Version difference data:

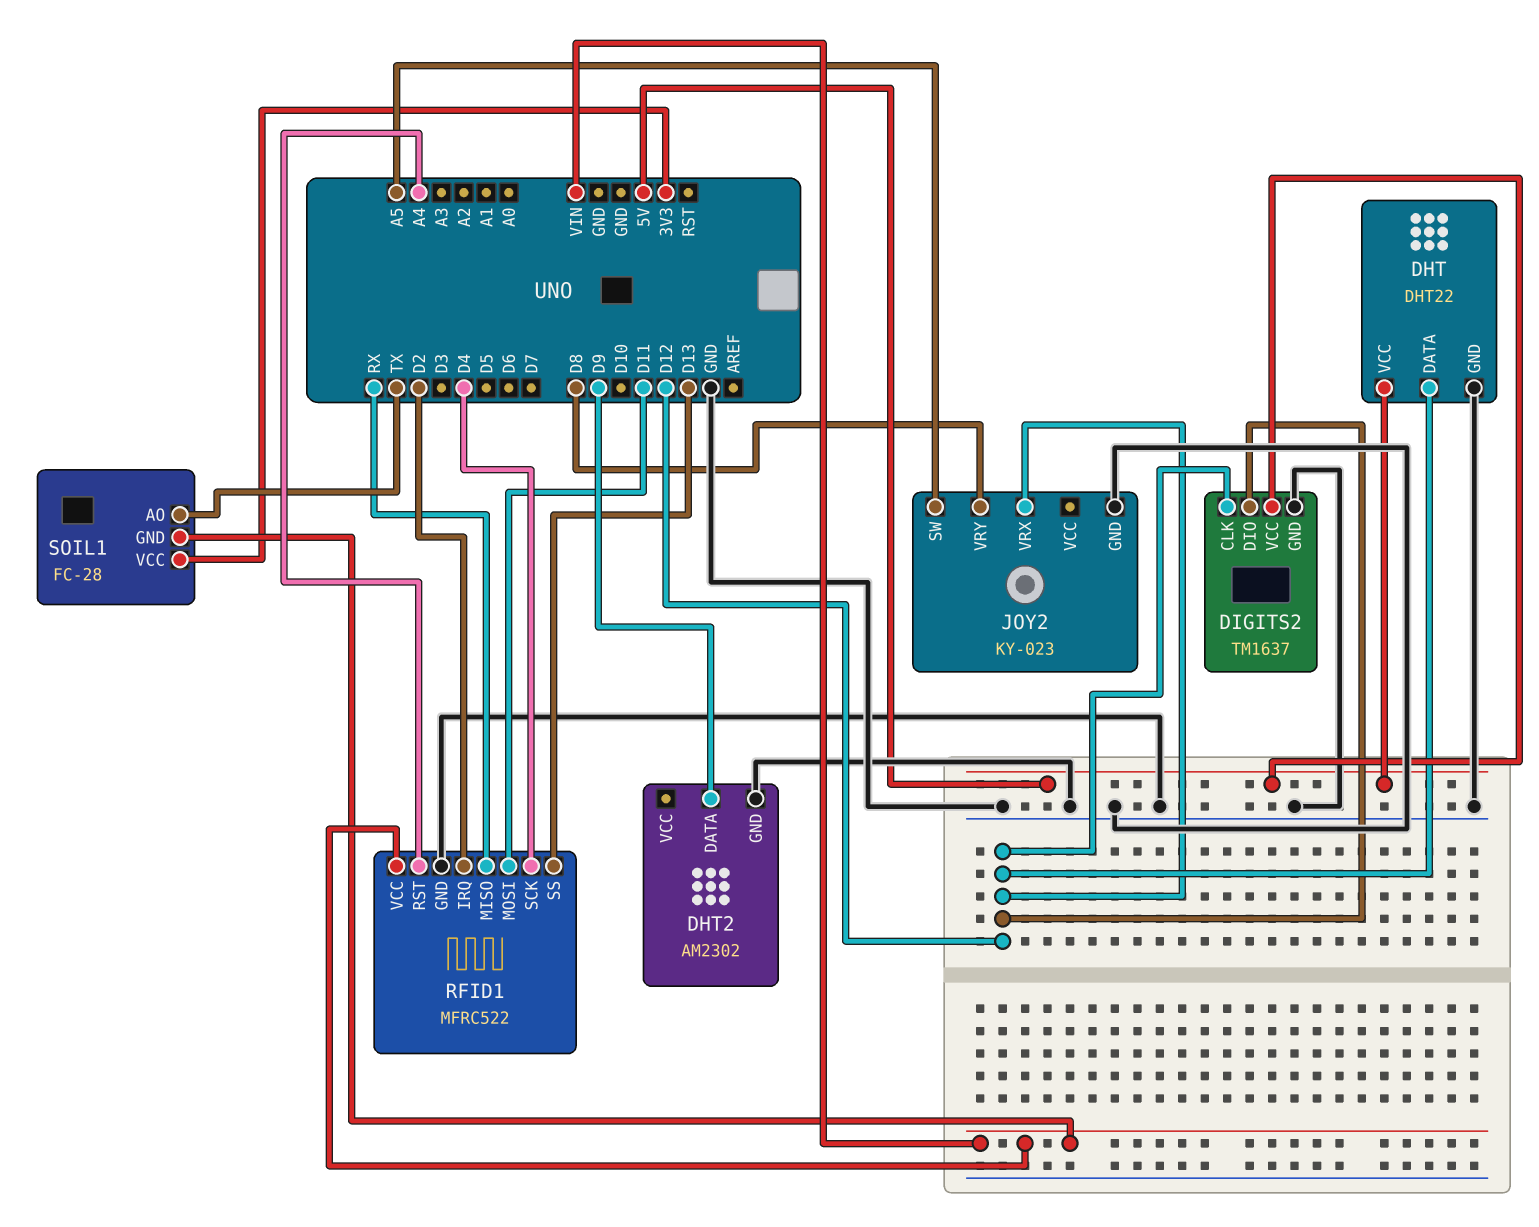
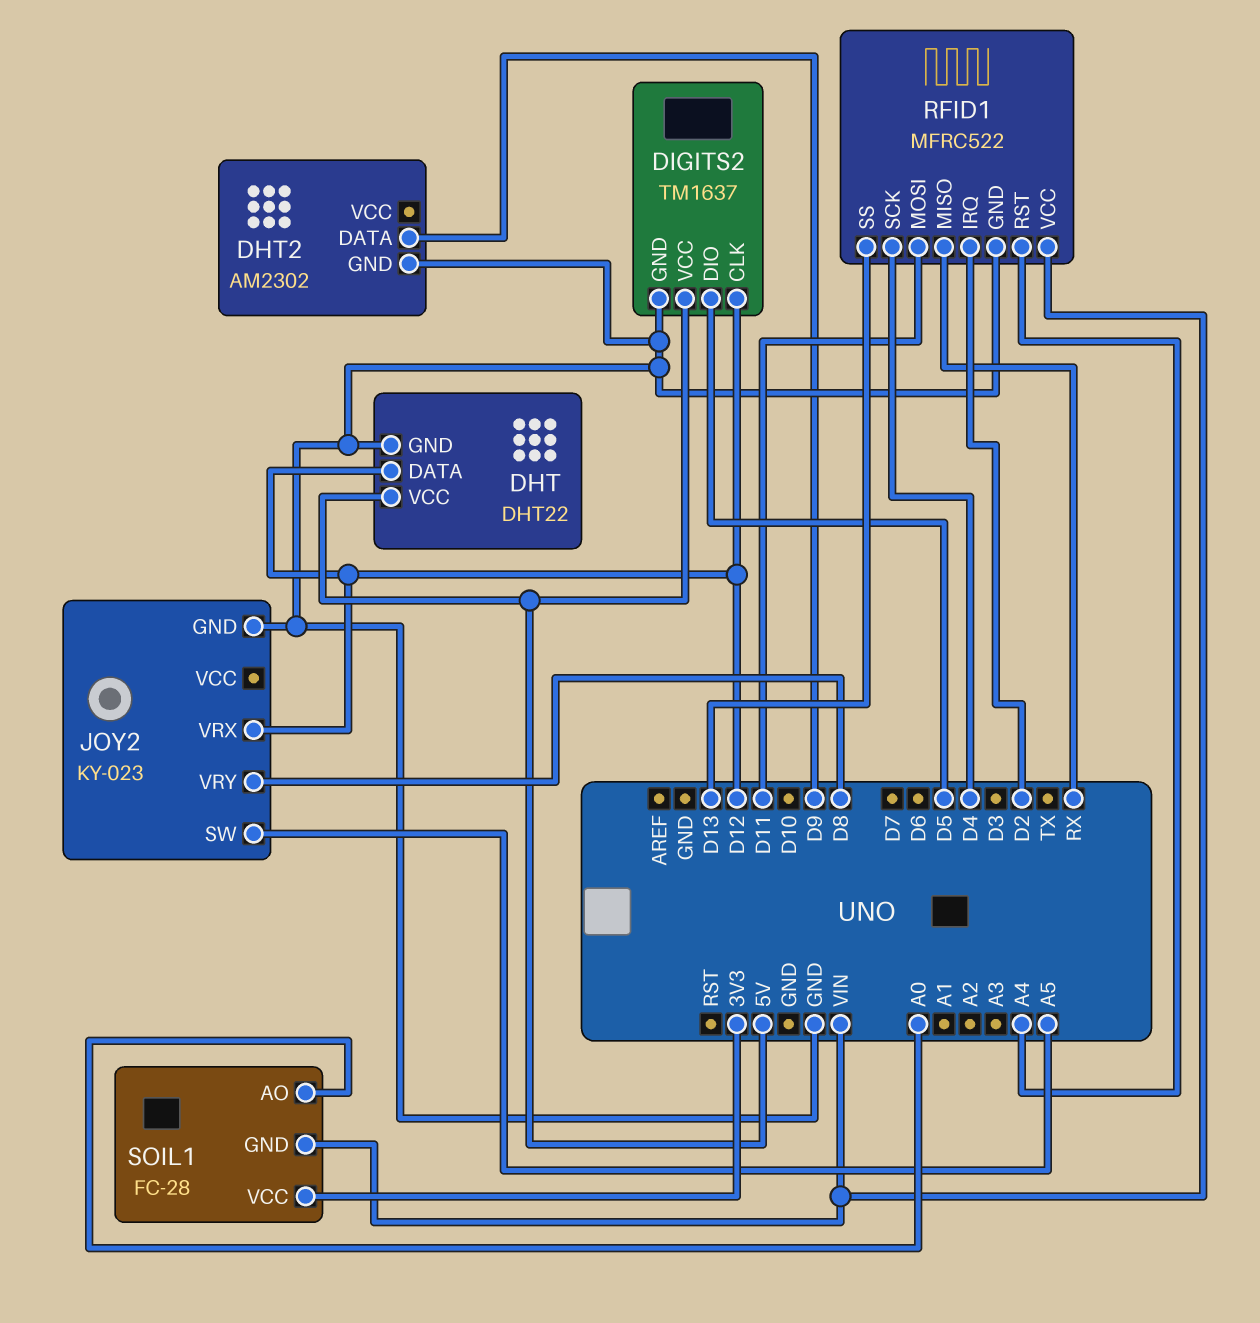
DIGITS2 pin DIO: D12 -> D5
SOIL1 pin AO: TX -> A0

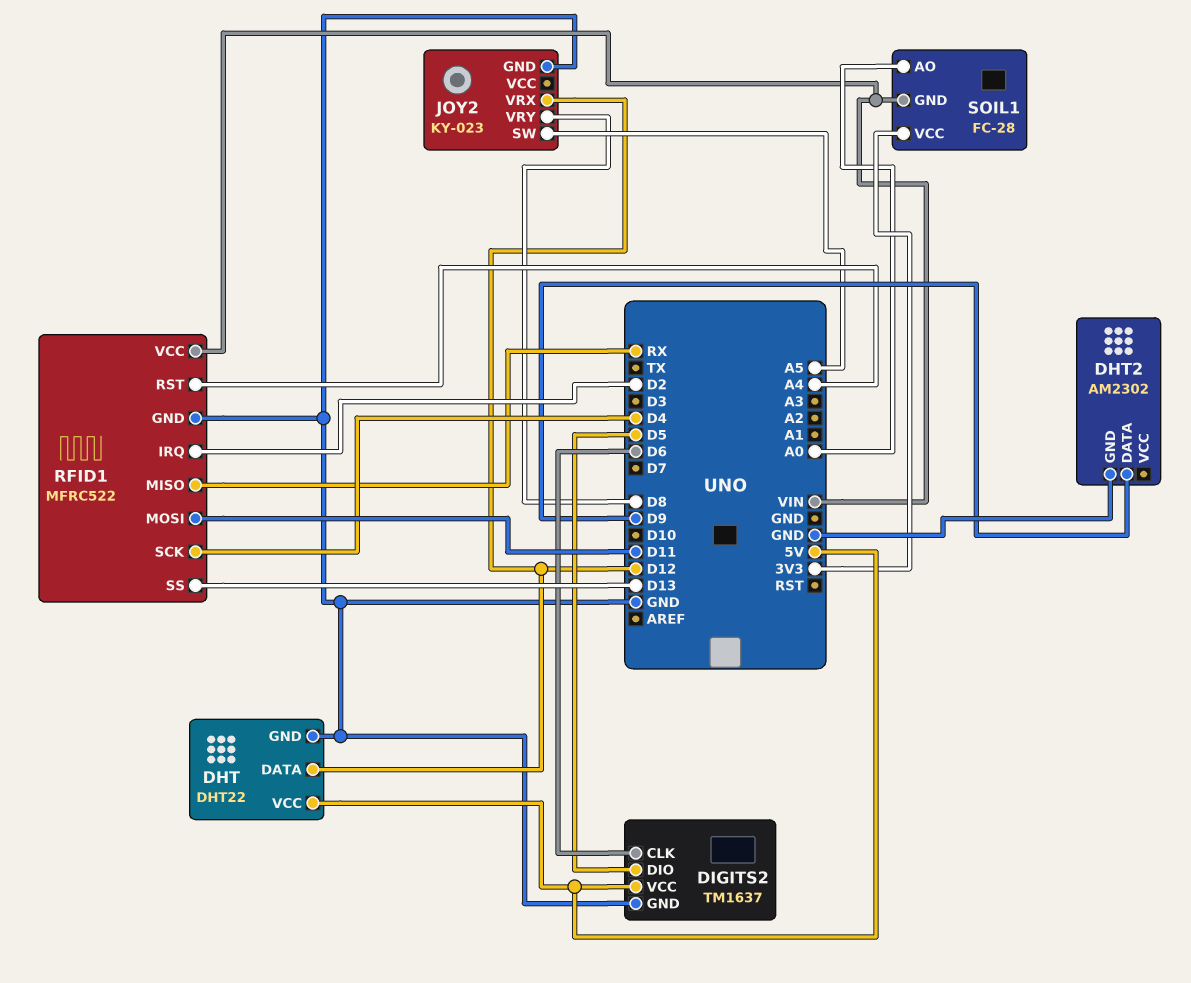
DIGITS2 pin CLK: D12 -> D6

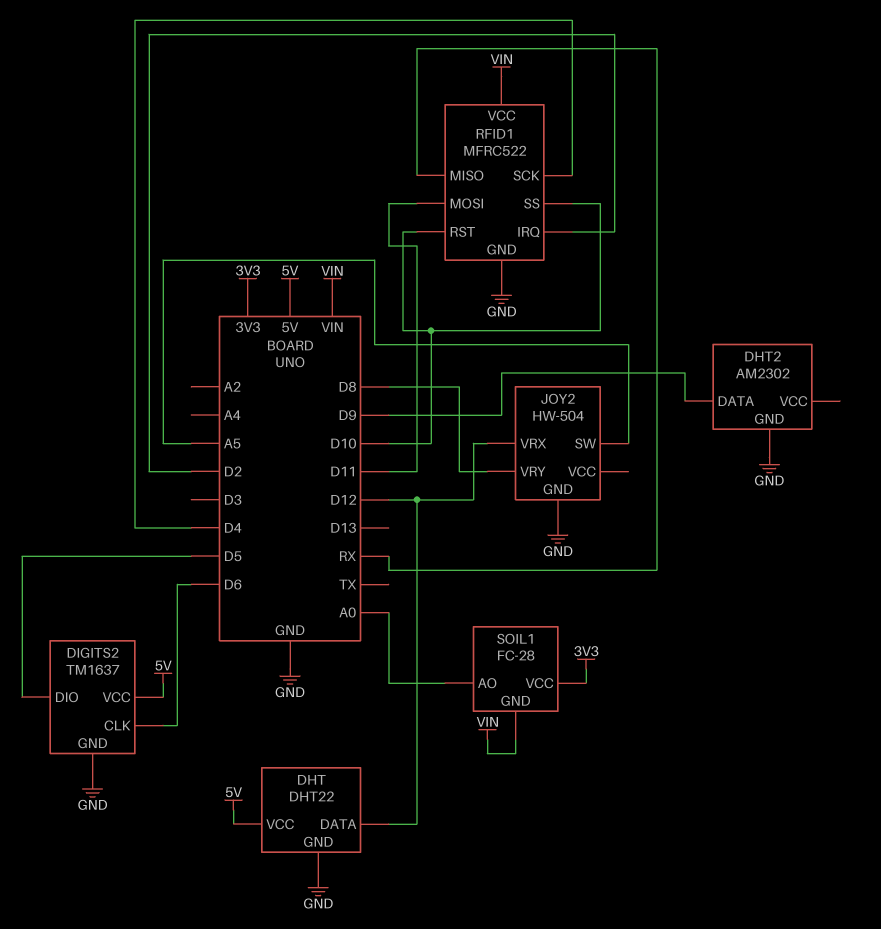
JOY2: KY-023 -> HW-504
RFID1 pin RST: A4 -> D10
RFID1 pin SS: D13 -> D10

→ **Required work**
The records above are to be set down exactly as written, with no images.

→ **Task output**
DIGITS2 pin DIO: D12 -> D5
SOIL1 pin AO: TX -> A0

DIGITS2 pin CLK: D12 -> D6

JOY2: KY-023 -> HW-504
RFID1 pin RST: A4 -> D10
RFID1 pin SS: D13 -> D10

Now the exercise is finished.